The response has to be every entry, printed word for word.

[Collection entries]
=====

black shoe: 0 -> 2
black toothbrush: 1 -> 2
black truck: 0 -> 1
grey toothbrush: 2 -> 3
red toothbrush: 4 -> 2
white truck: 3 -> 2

=====

Response
black shoe: 0 -> 2
black toothbrush: 1 -> 2
black truck: 0 -> 1
grey toothbrush: 2 -> 3
red toothbrush: 4 -> 2
white truck: 3 -> 2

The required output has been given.